━━ Data for the task
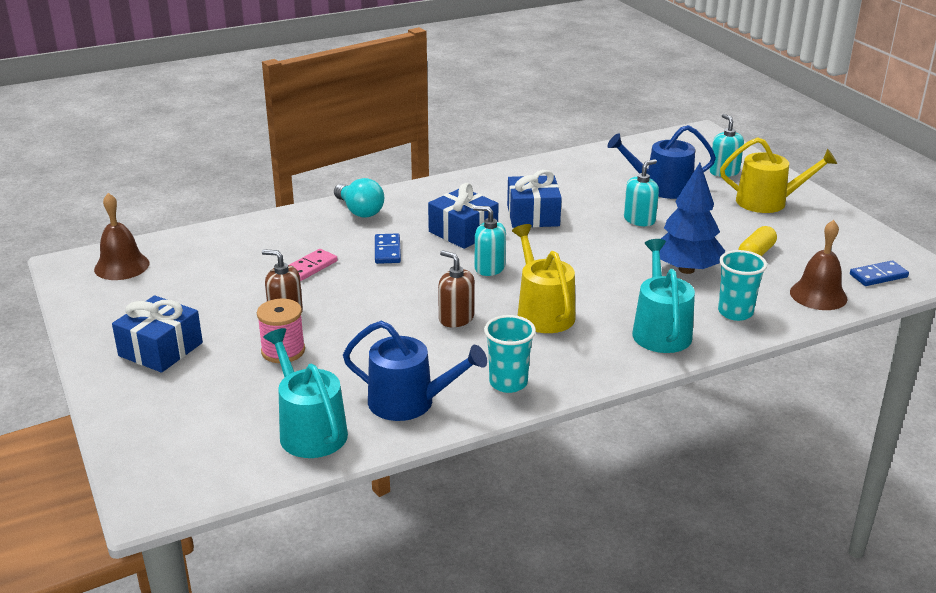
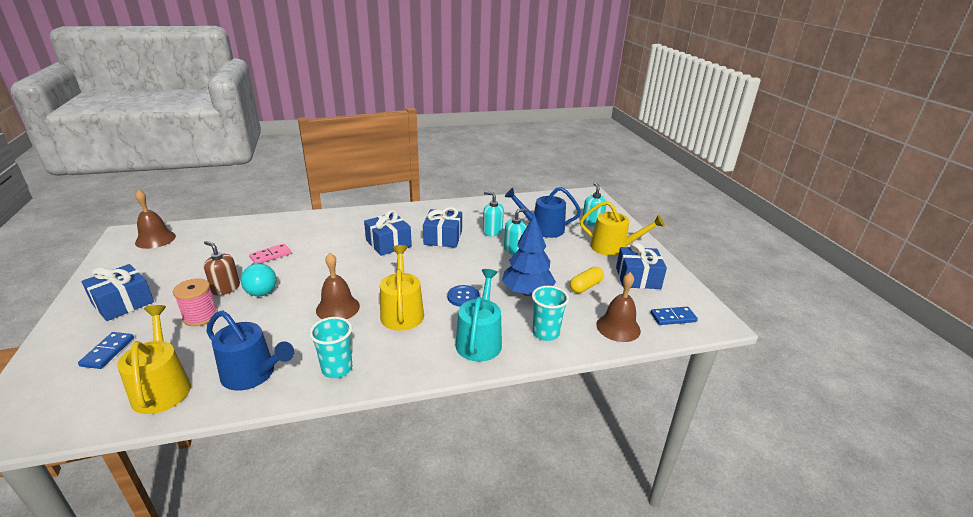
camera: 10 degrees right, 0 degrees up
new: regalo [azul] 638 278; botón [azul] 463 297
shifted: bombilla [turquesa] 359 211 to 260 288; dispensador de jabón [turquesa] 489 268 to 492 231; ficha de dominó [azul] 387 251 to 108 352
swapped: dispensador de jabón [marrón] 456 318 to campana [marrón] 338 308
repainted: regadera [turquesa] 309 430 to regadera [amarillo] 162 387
━━━━
* **Exercise goal**:
Starting at the line with "shifted: bombilla [turquesa]", retype each line through the final one in the data above, unchanged and with nothing added.

* **Your solution**:
shifted: bombilla [turquesa] 359 211 to 260 288; dispensador de jabón [turquesa] 489 268 to 492 231; ficha de dominó [azul] 387 251 to 108 352
swapped: dispensador de jabón [marrón] 456 318 to campana [marrón] 338 308
repainted: regadera [turquesa] 309 430 to regadera [amarillo] 162 387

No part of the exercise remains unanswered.